Problem -> The lines to be extracted begin at the line containing "BT1 pin TXD: A0 -> 15" and end at the last line of the data below; copy them exactly and leave out the pictures.

Provided records ->
════
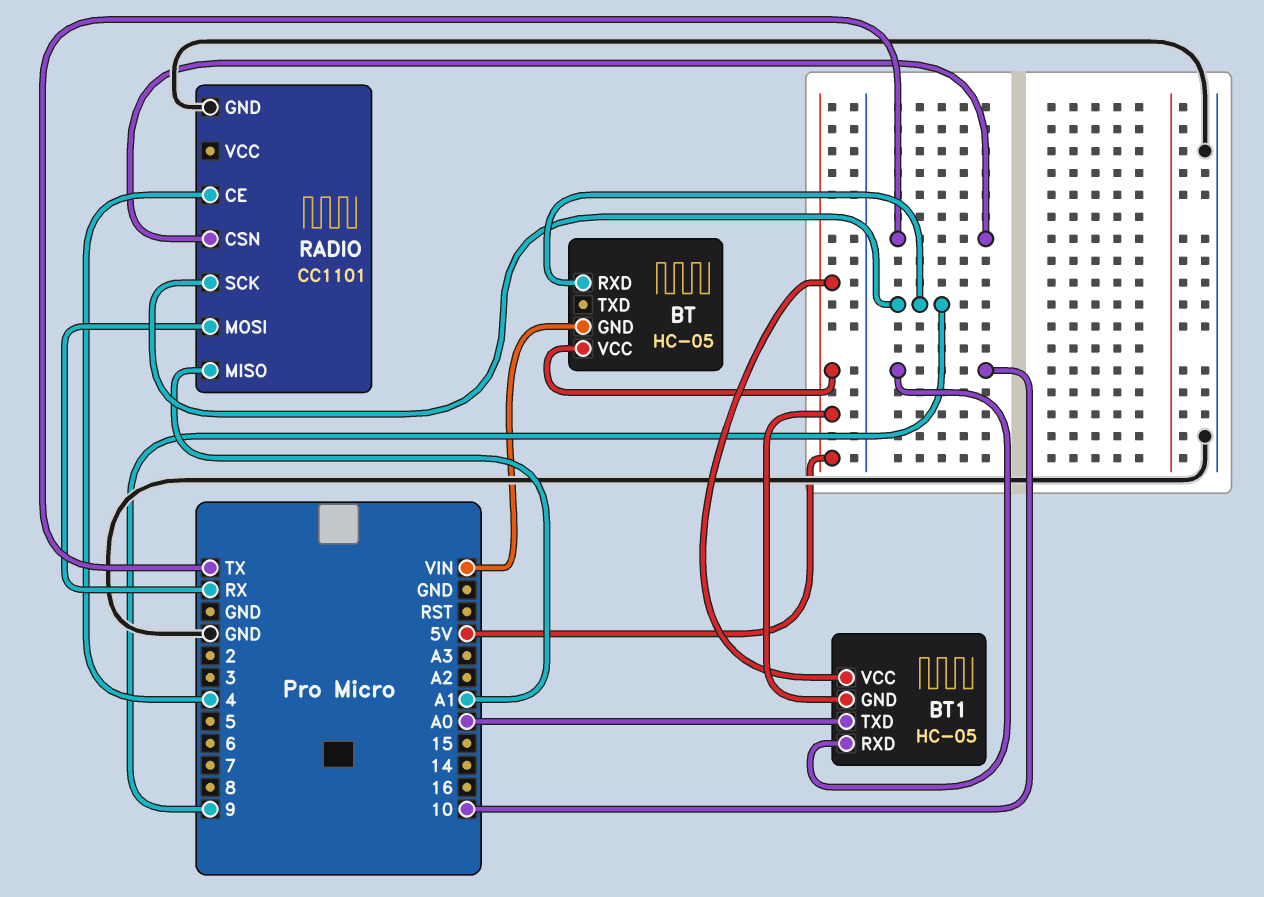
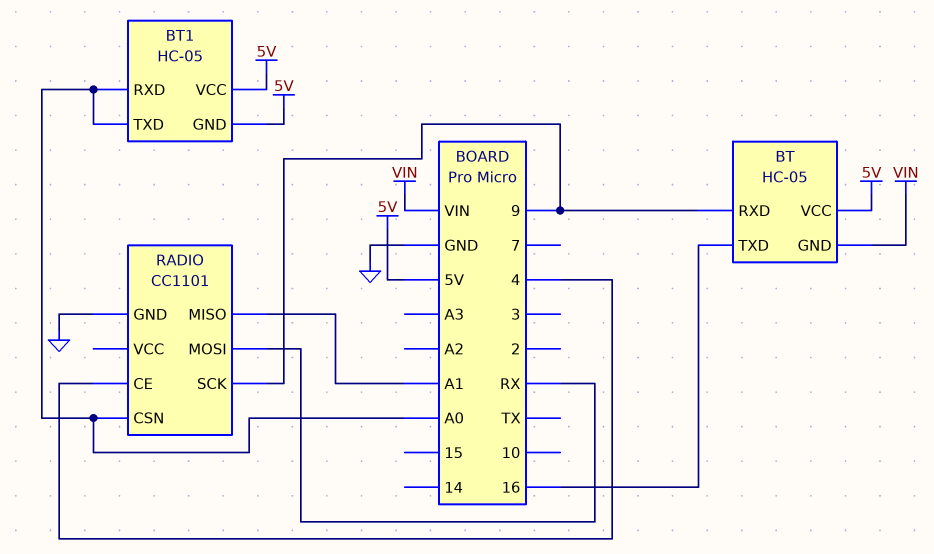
BT pin TXD: none -> 16
BT1 pin RXD: 10 -> A0
RADIO pin CSN: TX -> A0

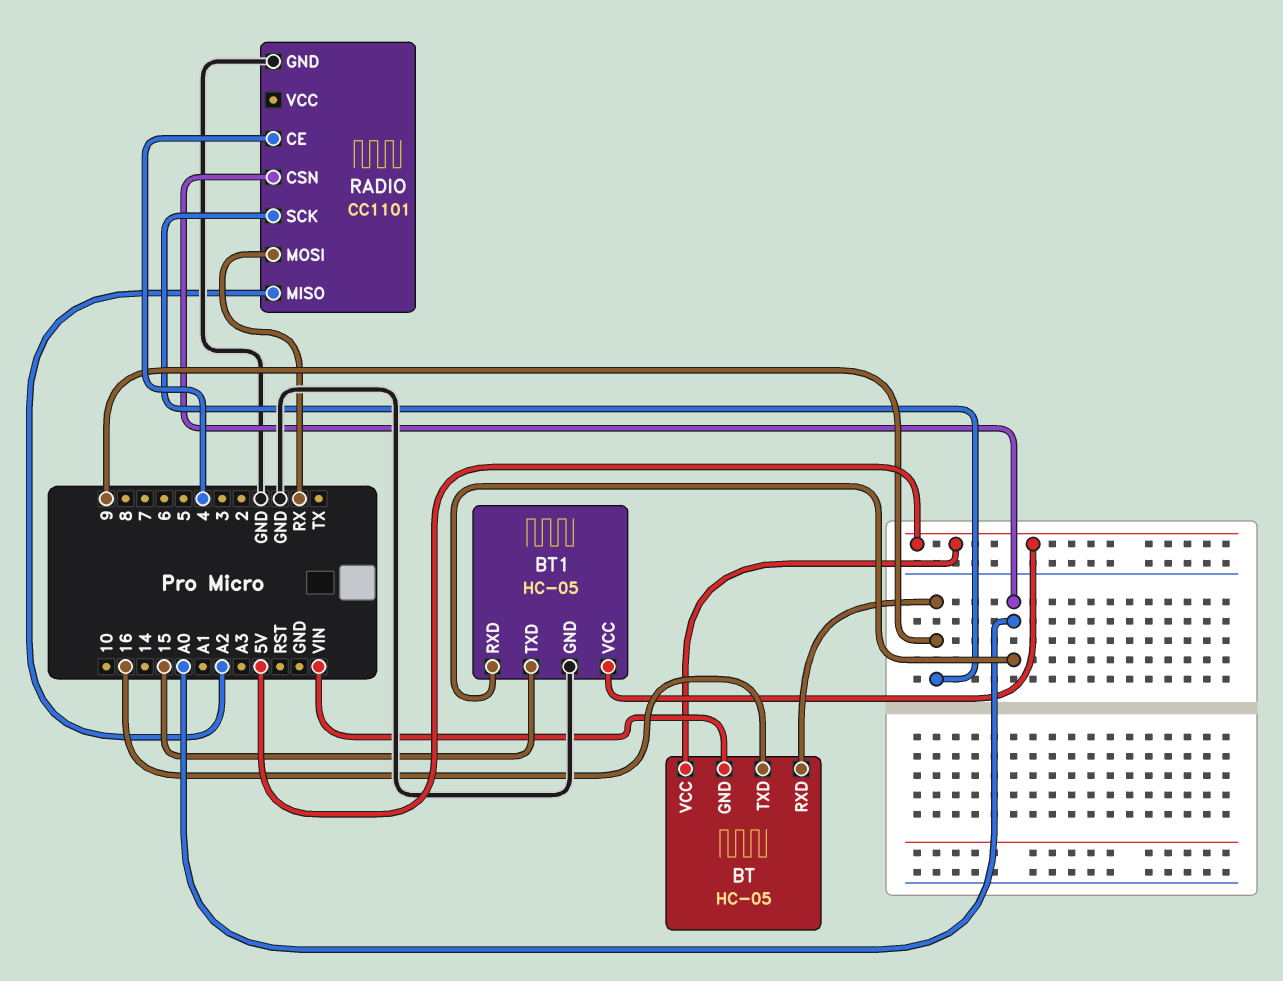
BT1 pin GND: 5V -> GND
BT1 pin TXD: A0 -> 15
RADIO pin MISO: A1 -> A2

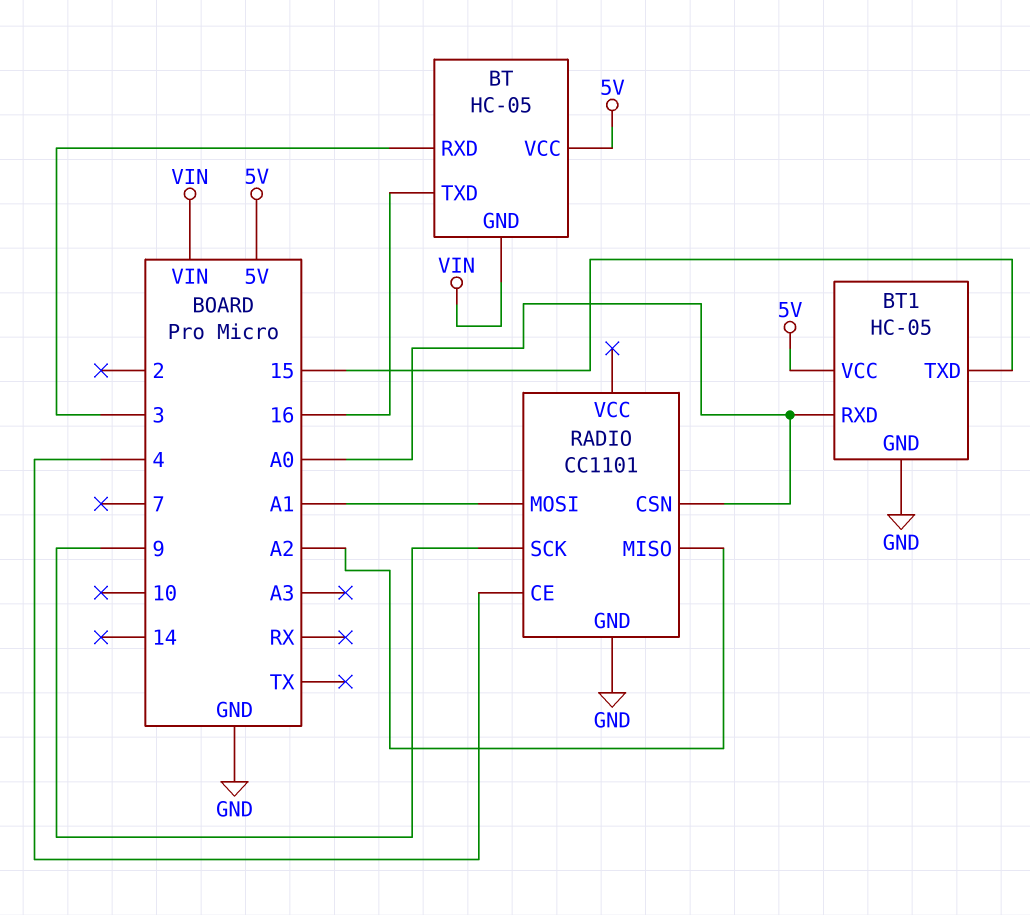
BT pin RXD: 9 -> 3
RADIO pin MOSI: RX -> A1

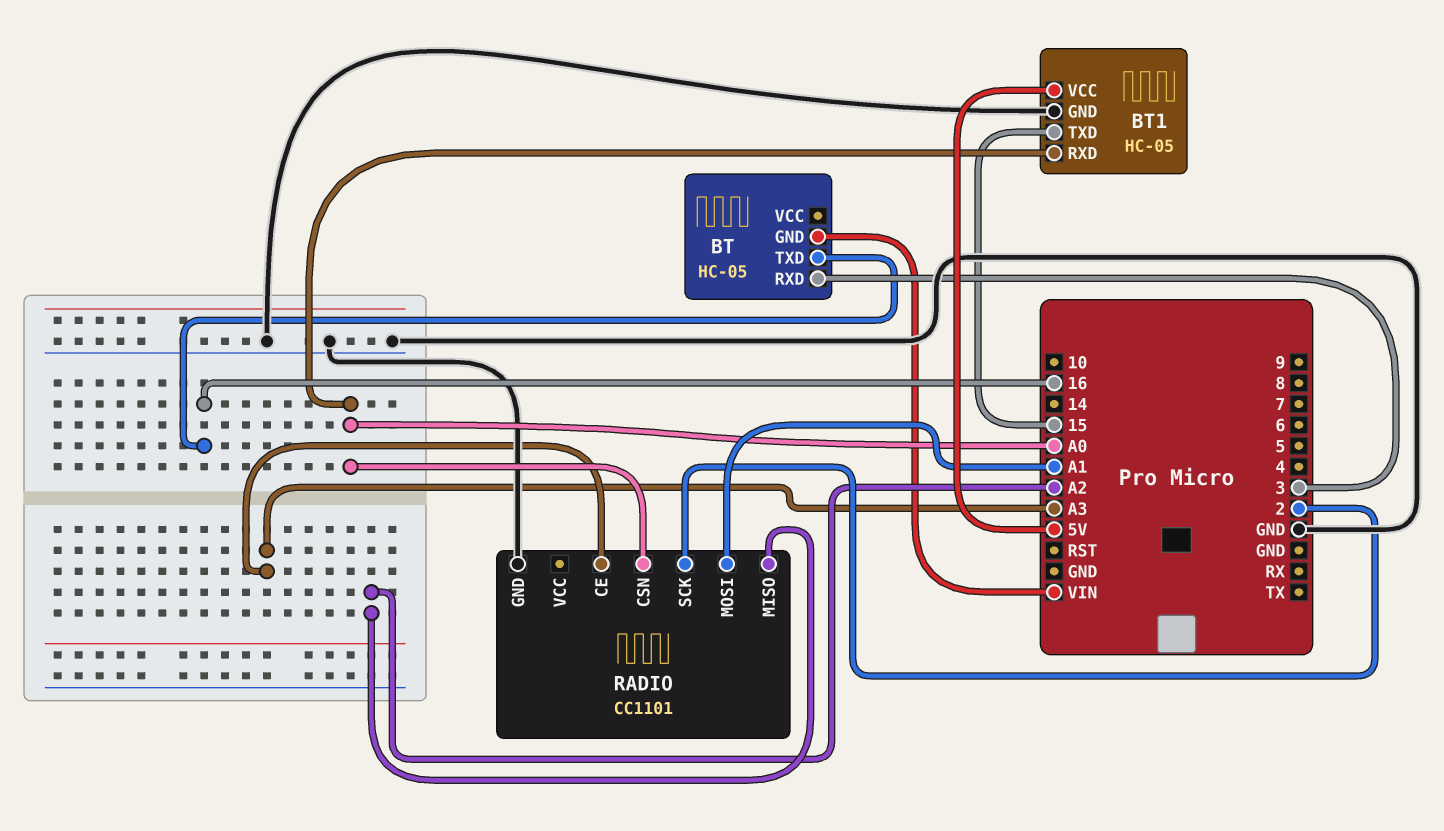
BT pin VCC: 5V -> none
RADIO pin CE: 4 -> A3
RADIO pin SCK: 9 -> 2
════
Finished task ->
BT1 pin TXD: A0 -> 15
RADIO pin MISO: A1 -> A2

BT pin RXD: 9 -> 3
RADIO pin MOSI: RX -> A1

BT pin VCC: 5V -> none
RADIO pin CE: 4 -> A3
RADIO pin SCK: 9 -> 2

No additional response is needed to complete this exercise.